A word-for-word repeat of all the data is the goal.

###

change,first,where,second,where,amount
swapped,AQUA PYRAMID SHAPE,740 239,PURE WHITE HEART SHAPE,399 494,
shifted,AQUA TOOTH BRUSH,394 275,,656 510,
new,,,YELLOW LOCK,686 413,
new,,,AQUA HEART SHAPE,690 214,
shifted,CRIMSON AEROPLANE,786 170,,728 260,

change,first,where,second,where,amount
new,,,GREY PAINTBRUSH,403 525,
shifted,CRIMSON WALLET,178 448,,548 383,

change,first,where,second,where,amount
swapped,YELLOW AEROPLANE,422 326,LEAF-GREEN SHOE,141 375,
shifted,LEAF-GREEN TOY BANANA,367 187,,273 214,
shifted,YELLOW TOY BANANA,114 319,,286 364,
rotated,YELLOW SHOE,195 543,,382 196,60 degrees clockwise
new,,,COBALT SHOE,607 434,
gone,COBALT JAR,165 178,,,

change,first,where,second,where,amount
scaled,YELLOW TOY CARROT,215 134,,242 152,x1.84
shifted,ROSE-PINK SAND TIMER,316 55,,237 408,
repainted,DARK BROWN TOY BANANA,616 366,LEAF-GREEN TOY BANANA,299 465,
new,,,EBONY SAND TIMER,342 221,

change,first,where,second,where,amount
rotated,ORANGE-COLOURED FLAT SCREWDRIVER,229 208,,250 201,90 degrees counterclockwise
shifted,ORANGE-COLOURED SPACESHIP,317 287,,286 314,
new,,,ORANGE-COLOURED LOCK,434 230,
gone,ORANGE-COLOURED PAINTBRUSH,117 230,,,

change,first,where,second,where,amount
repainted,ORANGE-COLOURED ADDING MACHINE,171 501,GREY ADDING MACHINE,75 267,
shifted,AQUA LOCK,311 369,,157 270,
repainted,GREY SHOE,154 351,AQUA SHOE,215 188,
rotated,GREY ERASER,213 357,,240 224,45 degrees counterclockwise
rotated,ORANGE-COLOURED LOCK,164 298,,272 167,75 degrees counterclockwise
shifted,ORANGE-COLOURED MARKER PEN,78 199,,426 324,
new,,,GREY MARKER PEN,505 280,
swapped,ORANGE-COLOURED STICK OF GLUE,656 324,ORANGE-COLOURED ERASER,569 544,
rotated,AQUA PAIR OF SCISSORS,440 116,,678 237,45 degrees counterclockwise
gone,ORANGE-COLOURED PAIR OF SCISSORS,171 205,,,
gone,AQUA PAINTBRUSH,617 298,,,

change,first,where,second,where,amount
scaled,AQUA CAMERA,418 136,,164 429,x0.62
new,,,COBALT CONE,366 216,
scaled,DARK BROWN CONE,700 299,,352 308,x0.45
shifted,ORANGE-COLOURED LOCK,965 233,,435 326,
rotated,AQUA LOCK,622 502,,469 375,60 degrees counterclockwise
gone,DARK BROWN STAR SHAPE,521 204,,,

###

EXERCISE ANSWER:
change,first,where,second,where,amount
swapped,AQUA PYRAMID SHAPE,740 239,PURE WHITE HEART SHAPE,399 494,
shifted,AQUA TOOTH BRUSH,394 275,,656 510,
new,,,YELLOW LOCK,686 413,
new,,,AQUA HEART SHAPE,690 214,
shifted,CRIMSON AEROPLANE,786 170,,728 260,

change,first,where,second,where,amount
new,,,GREY PAINTBRUSH,403 525,
shifted,CRIMSON WALLET,178 448,,548 383,

change,first,where,second,where,amount
swapped,YELLOW AEROPLANE,422 326,LEAF-GREEN SHOE,141 375,
shifted,LEAF-GREEN TOY BANANA,367 187,,273 214,
shifted,YELLOW TOY BANANA,114 319,,286 364,
rotated,YELLOW SHOE,195 543,,382 196,60 degrees clockwise
new,,,COBALT SHOE,607 434,
gone,COBALT JAR,165 178,,,

change,first,where,second,where,amount
scaled,YELLOW TOY CARROT,215 134,,242 152,x1.84
shifted,ROSE-PINK SAND TIMER,316 55,,237 408,
repainted,DARK BROWN TOY BANANA,616 366,LEAF-GREEN TOY BANANA,299 465,
new,,,EBONY SAND TIMER,342 221,

change,first,where,second,where,amount
rotated,ORANGE-COLOURED FLAT SCREWDRIVER,229 208,,250 201,90 degrees counterclockwise
shifted,ORANGE-COLOURED SPACESHIP,317 287,,286 314,
new,,,ORANGE-COLOURED LOCK,434 230,
gone,ORANGE-COLOURED PAINTBRUSH,117 230,,,

change,first,where,second,where,amount
repainted,ORANGE-COLOURED ADDING MACHINE,171 501,GREY ADDING MACHINE,75 267,
shifted,AQUA LOCK,311 369,,157 270,
repainted,GREY SHOE,154 351,AQUA SHOE,215 188,
rotated,GREY ERASER,213 357,,240 224,45 degrees counterclockwise
rotated,ORANGE-COLOURED LOCK,164 298,,272 167,75 degrees counterclockwise
shifted,ORANGE-COLOURED MARKER PEN,78 199,,426 324,
new,,,GREY MARKER PEN,505 280,
swapped,ORANGE-COLOURED STICK OF GLUE,656 324,ORANGE-COLOURED ERASER,569 544,
rotated,AQUA PAIR OF SCISSORS,440 116,,678 237,45 degrees counterclockwise
gone,ORANGE-COLOURED PAIR OF SCISSORS,171 205,,,
gone,AQUA PAINTBRUSH,617 298,,,

change,first,where,second,where,amount
scaled,AQUA CAMERA,418 136,,164 429,x0.62
new,,,COBALT CONE,366 216,
scaled,DARK BROWN CONE,700 299,,352 308,x0.45
shifted,ORANGE-COLOURED LOCK,965 233,,435 326,
rotated,AQUA LOCK,622 502,,469 375,60 degrees counterclockwise
gone,DARK BROWN STAR SHAPE,521 204,,,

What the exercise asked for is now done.